Activity: Restate all of the entries exactly, dropping any pictures they hold.

Records to use:
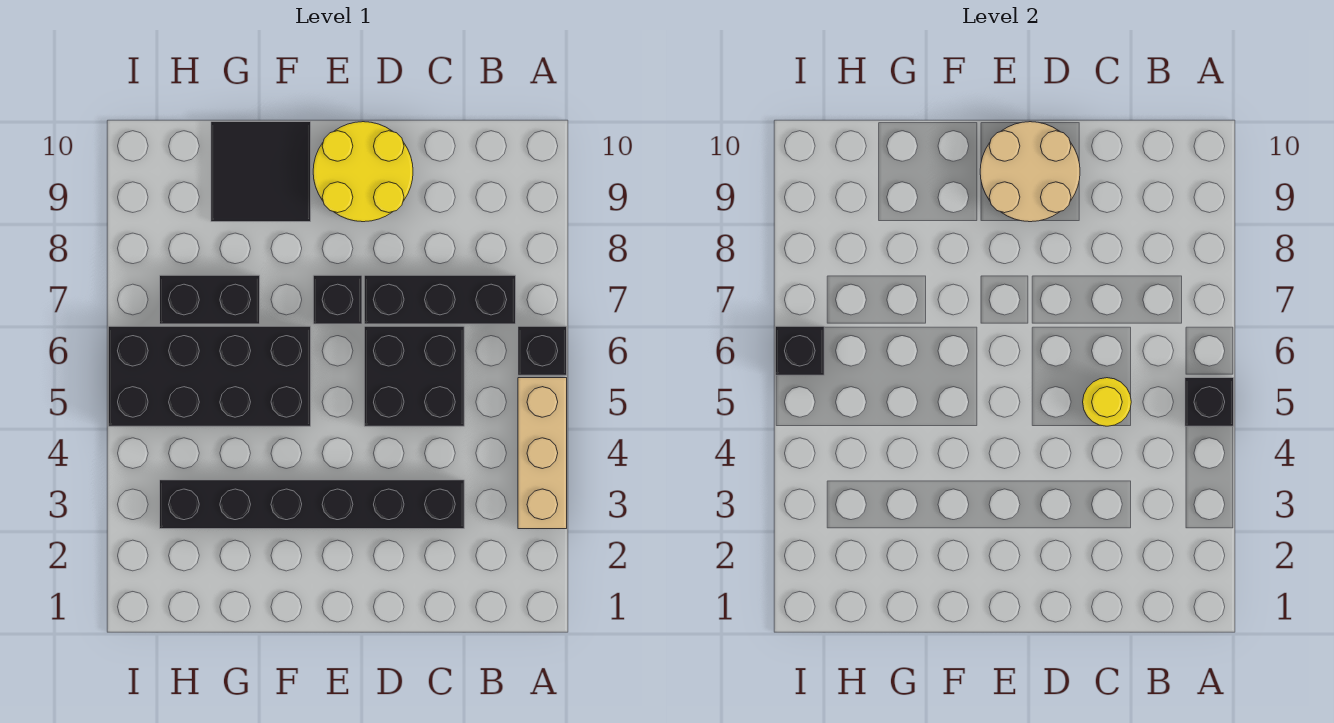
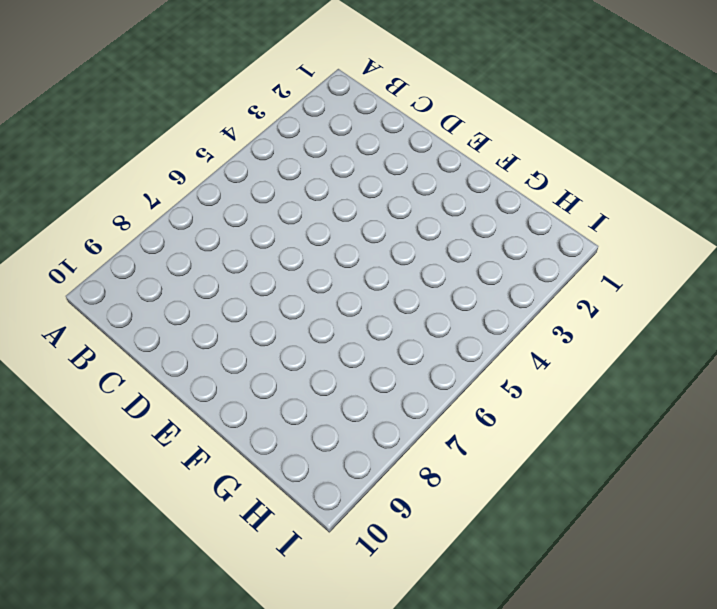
none -> tan brick A3:A5 level 1
none -> black brick A6 level 1
none -> black brick B7:D7 level 1

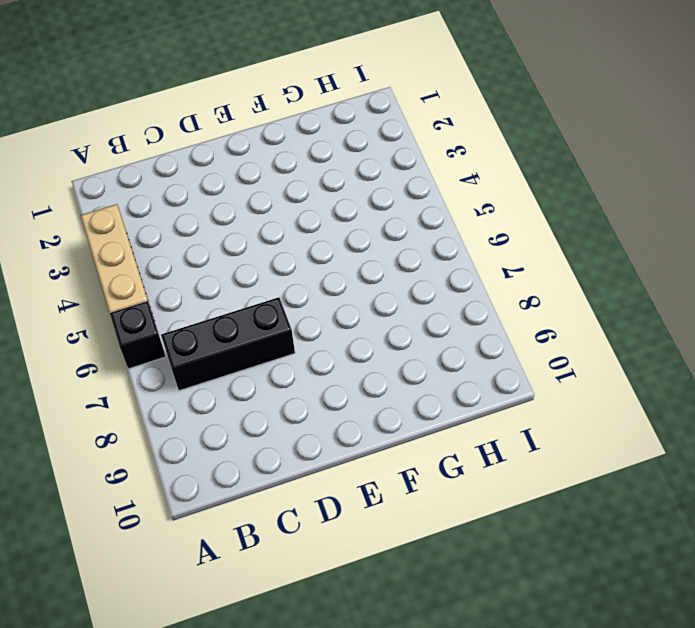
none -> black brick C3:H3 level 1
none -> black brick C5:D6 level 1
none -> yellow round brick D9:E10 level 1

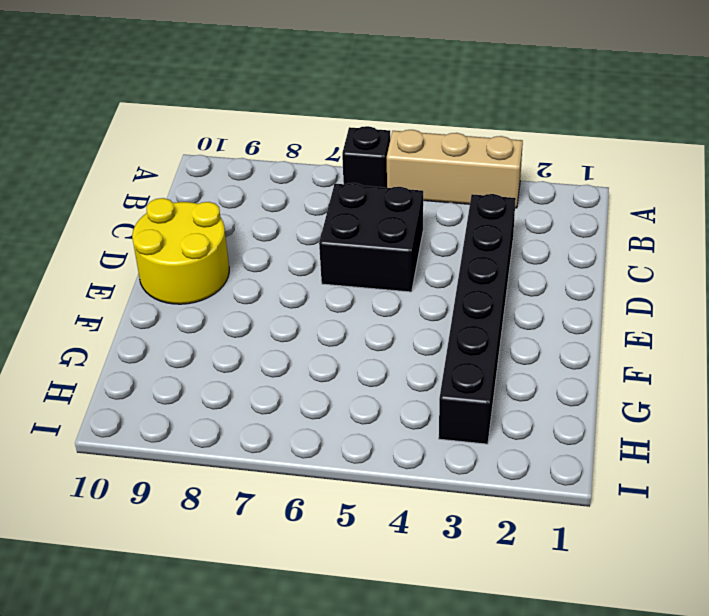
none -> black brick B7:D7 level 1
none -> black brick E7 level 1
none -> black brick F5:I6 level 1

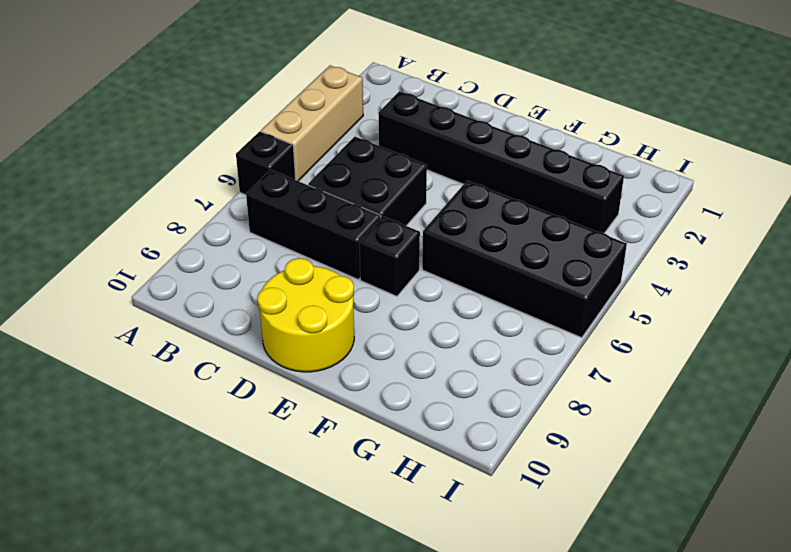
none -> black tile F9:G10 level 1
none -> black brick G7:H7 level 1
none -> black brick A5 level 2

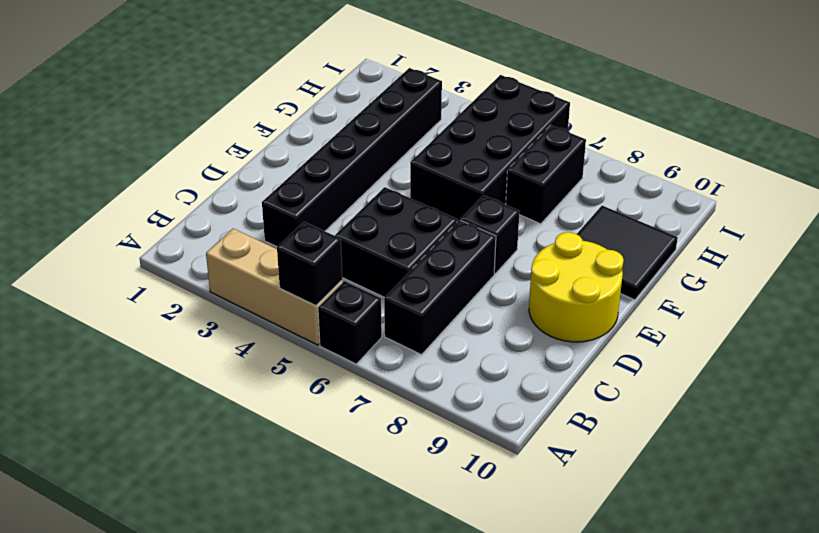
none -> yellow round brick C5 level 2
none -> tan round brick D9:E10 level 2
none -> black brick I6 level 2

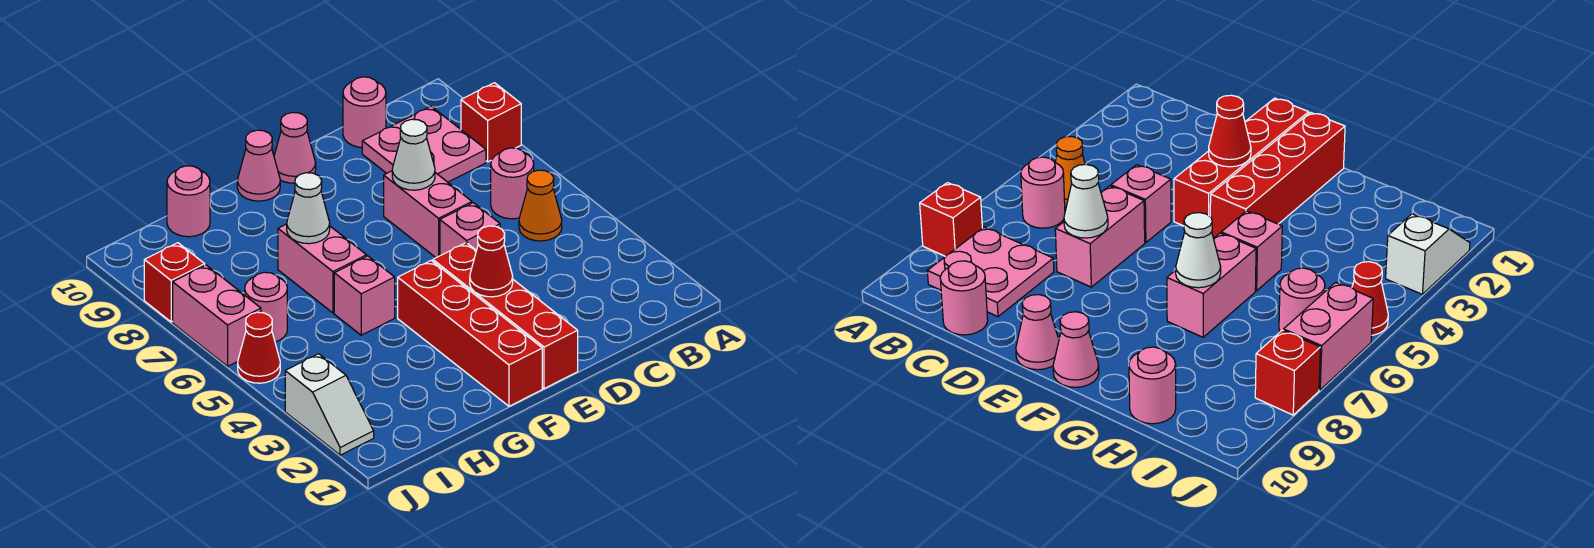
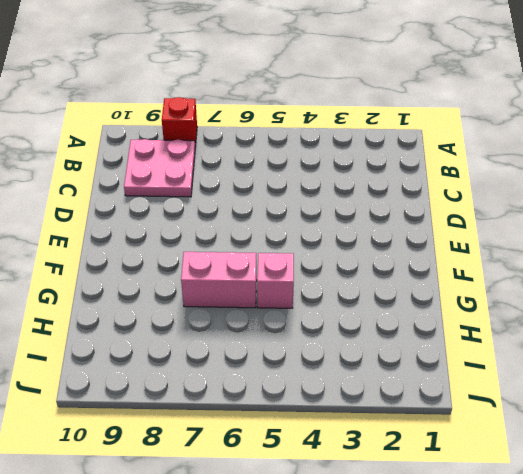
none -> orange cone B5 level 1
none -> pink round brick B6 level 1
none -> pink round brick C10 level 1

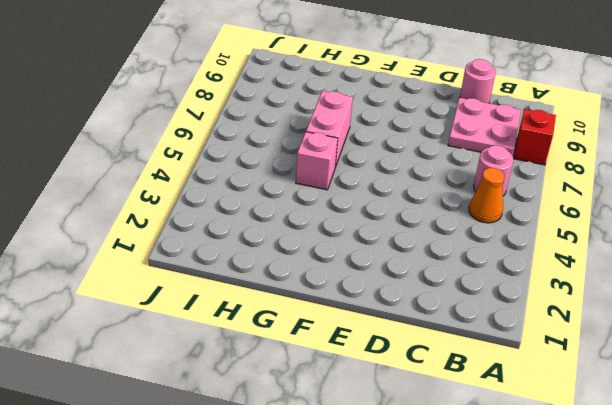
none -> pink brick D5 level 1
none -> pink brick D6:D7 level 1
none -> red brick E1:E4 level 1

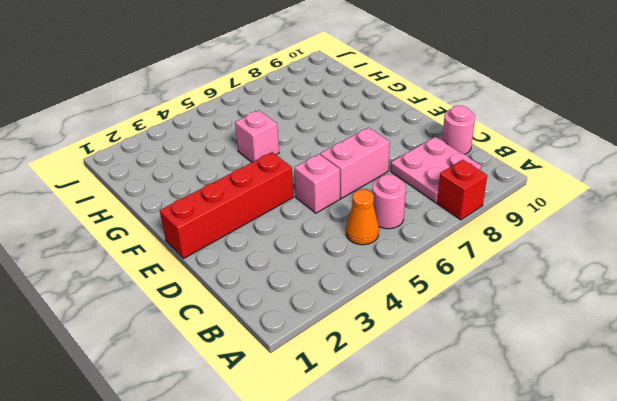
none -> pink cone E10 level 1
none -> red brick F1:F4 level 1
none -> pink cone F10 level 1

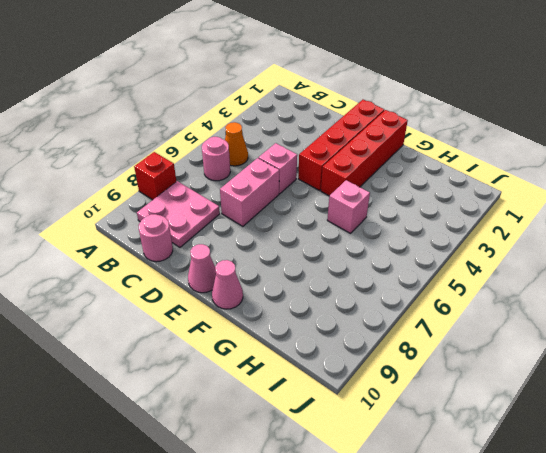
none -> pink brick G6:G7 level 1
none -> pink round brick H10 level 1
none -> pink round brick I6 level 1

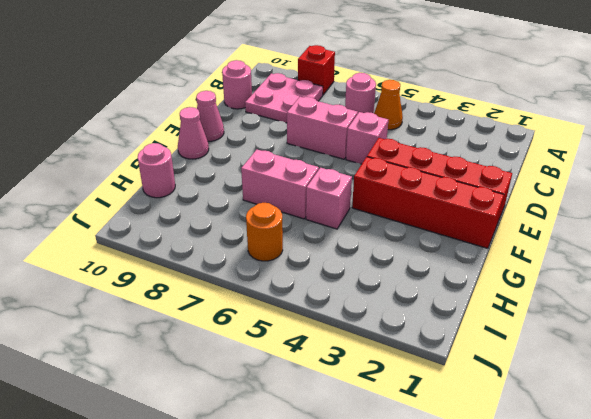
orange round brick I6 level 1 -> pink round brick I6 level 1
none -> white slope J2:J3 level 1 top 3
none -> red cone J5 level 1
none -> pink brick J6:J7 level 1

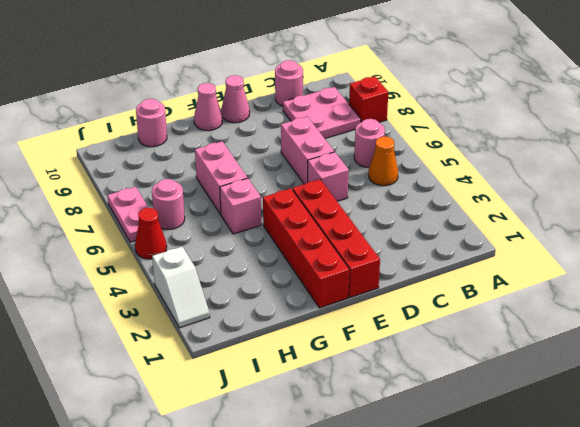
pink plate J6:J7 level 1 -> pink brick J6:J7 level 1
none -> red brick J8 level 1
none -> white cone D7 level 2
none -> red cone E3 level 2

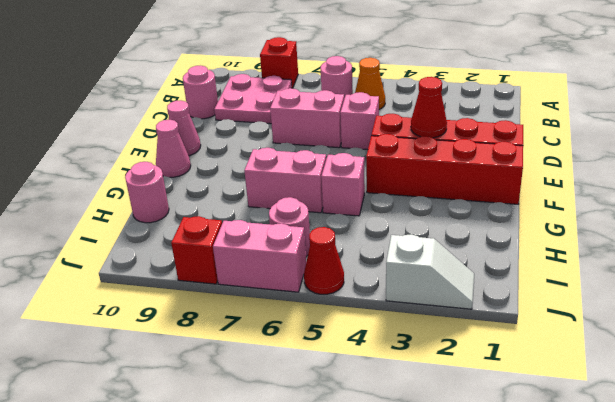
none -> white cone D7 level 2
none -> white cone G7 level 2

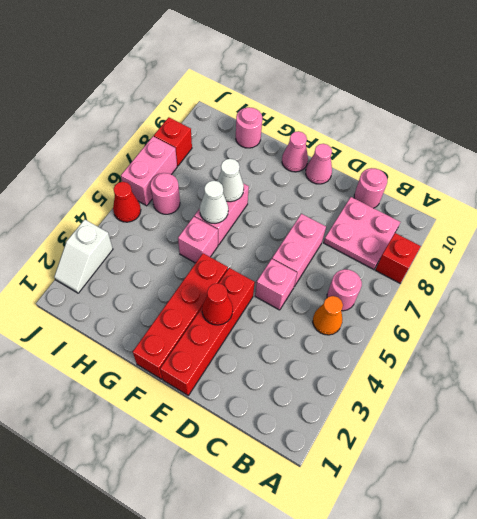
white cone G6 level 2 -> white cone D7 level 2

Your response:
none -> tan brick A3:A5 level 1
none -> black brick A6 level 1
none -> black brick B7:D7 level 1

none -> black brick C3:H3 level 1
none -> black brick C5:D6 level 1
none -> yellow round brick D9:E10 level 1

none -> black brick B7:D7 level 1
none -> black brick E7 level 1
none -> black brick F5:I6 level 1

none -> black tile F9:G10 level 1
none -> black brick G7:H7 level 1
none -> black brick A5 level 2

none -> yellow round brick C5 level 2
none -> tan round brick D9:E10 level 2
none -> black brick I6 level 2

none -> orange cone B5 level 1
none -> pink round brick B6 level 1
none -> pink round brick C10 level 1

none -> pink brick D5 level 1
none -> pink brick D6:D7 level 1
none -> red brick E1:E4 level 1

none -> pink cone E10 level 1
none -> red brick F1:F4 level 1
none -> pink cone F10 level 1

none -> pink brick G6:G7 level 1
none -> pink round brick H10 level 1
none -> pink round brick I6 level 1

orange round brick I6 level 1 -> pink round brick I6 level 1
none -> white slope J2:J3 level 1 top 3
none -> red cone J5 level 1
none -> pink brick J6:J7 level 1

pink plate J6:J7 level 1 -> pink brick J6:J7 level 1
none -> red brick J8 level 1
none -> white cone D7 level 2
none -> red cone E3 level 2

none -> white cone D7 level 2
none -> white cone G7 level 2

white cone G6 level 2 -> white cone D7 level 2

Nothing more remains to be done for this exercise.